In your reply, repeat every entry exactly and skip over each picture.

++++++++

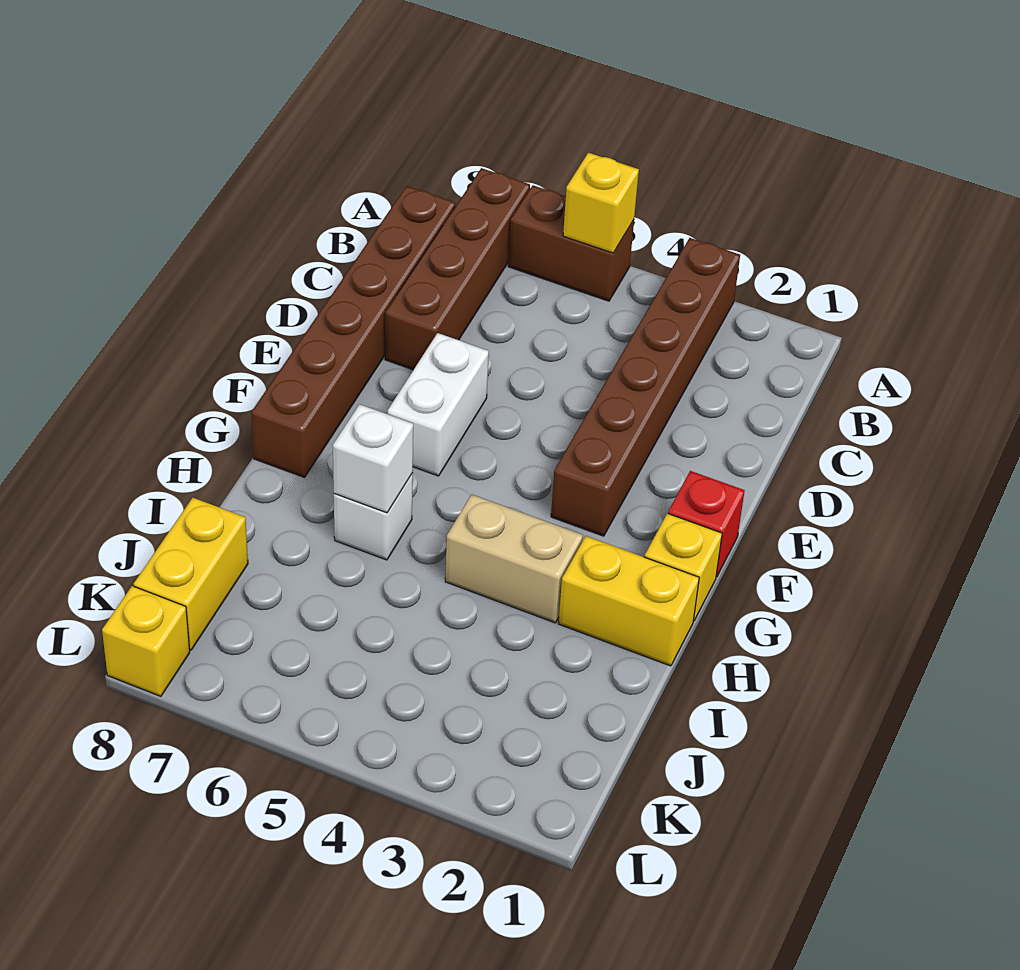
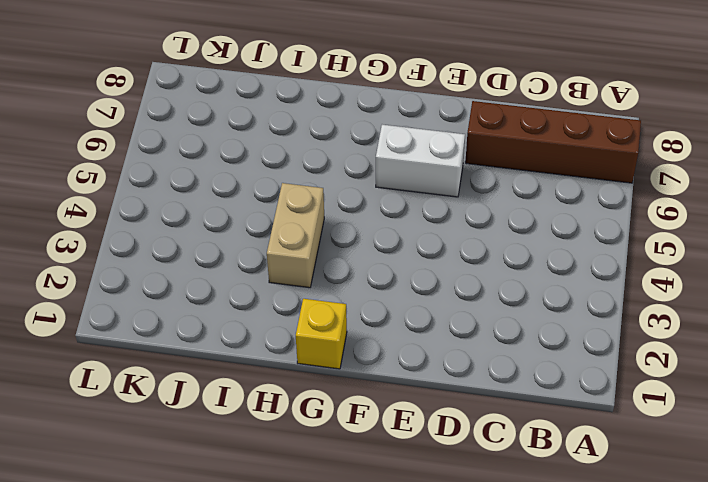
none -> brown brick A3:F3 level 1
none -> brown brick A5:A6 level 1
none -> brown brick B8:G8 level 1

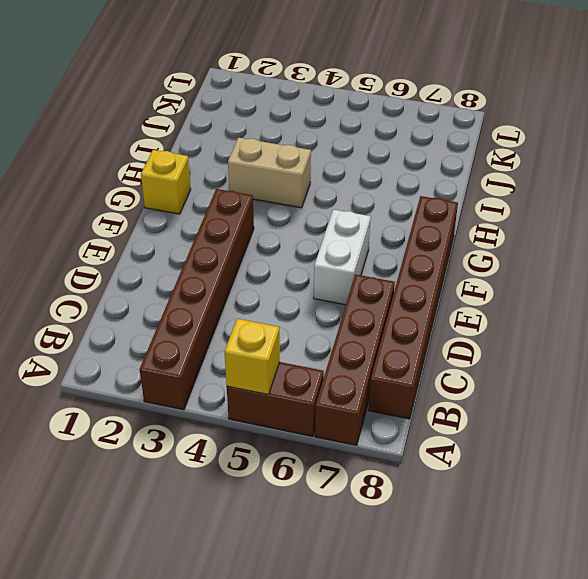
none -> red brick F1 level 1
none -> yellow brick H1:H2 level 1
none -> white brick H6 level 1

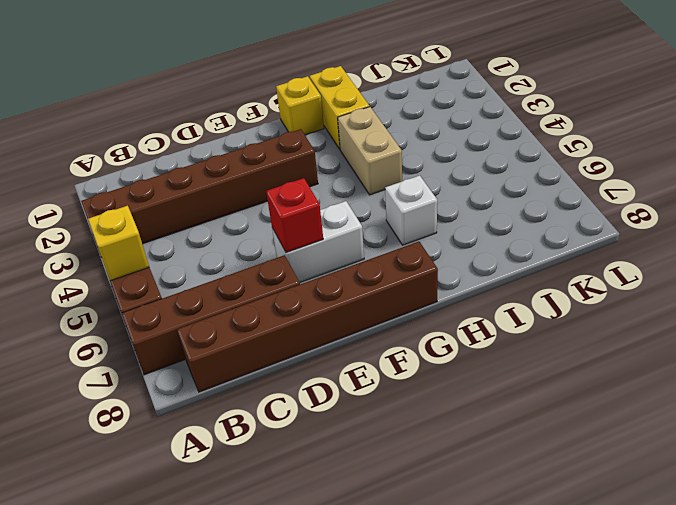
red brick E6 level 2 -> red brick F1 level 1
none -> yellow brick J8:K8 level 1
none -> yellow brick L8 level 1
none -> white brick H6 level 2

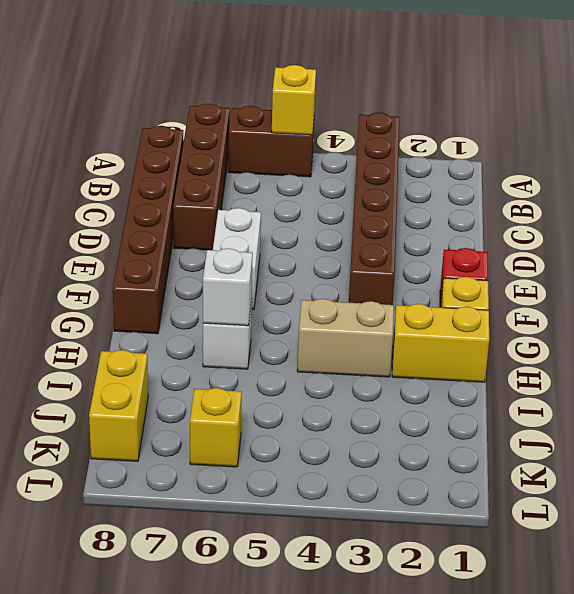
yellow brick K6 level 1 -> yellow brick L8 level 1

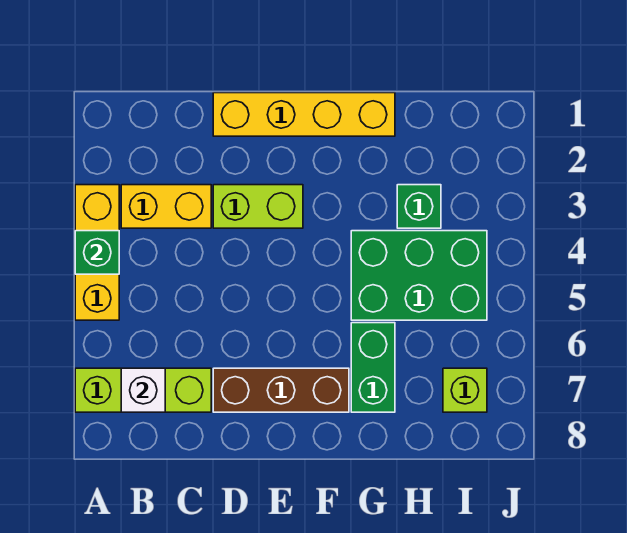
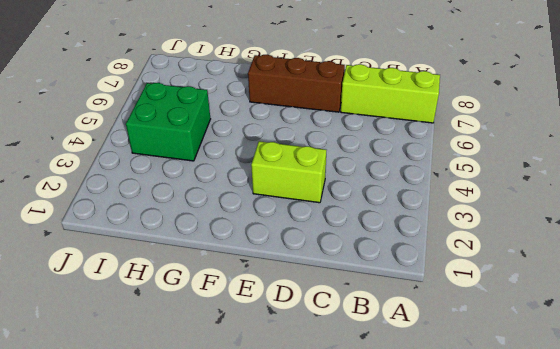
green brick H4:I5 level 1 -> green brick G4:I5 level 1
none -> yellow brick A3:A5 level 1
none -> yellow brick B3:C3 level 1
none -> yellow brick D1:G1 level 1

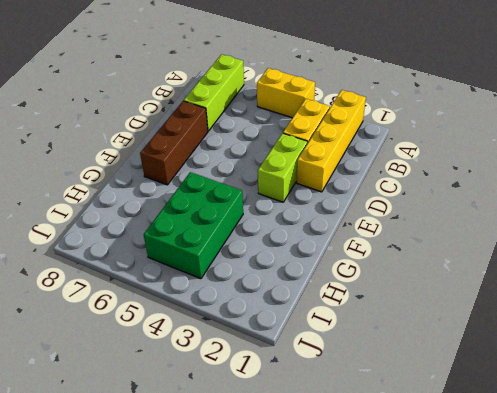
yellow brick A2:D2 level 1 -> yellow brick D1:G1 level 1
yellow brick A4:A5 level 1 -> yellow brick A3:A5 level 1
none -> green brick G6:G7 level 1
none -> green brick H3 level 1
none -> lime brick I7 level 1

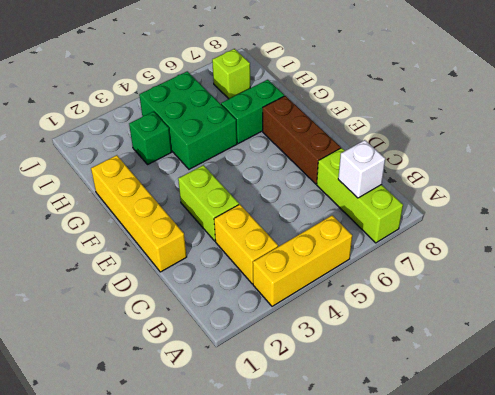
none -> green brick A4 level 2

++++++++

— Result below —
none -> brown brick A3:F3 level 1
none -> brown brick A5:A6 level 1
none -> brown brick B8:G8 level 1

none -> red brick F1 level 1
none -> yellow brick H1:H2 level 1
none -> white brick H6 level 1

red brick E6 level 2 -> red brick F1 level 1
none -> yellow brick J8:K8 level 1
none -> yellow brick L8 level 1
none -> white brick H6 level 2

yellow brick K6 level 1 -> yellow brick L8 level 1

green brick H4:I5 level 1 -> green brick G4:I5 level 1
none -> yellow brick A3:A5 level 1
none -> yellow brick B3:C3 level 1
none -> yellow brick D1:G1 level 1

yellow brick A2:D2 level 1 -> yellow brick D1:G1 level 1
yellow brick A4:A5 level 1 -> yellow brick A3:A5 level 1
none -> green brick G6:G7 level 1
none -> green brick H3 level 1
none -> lime brick I7 level 1

none -> green brick A4 level 2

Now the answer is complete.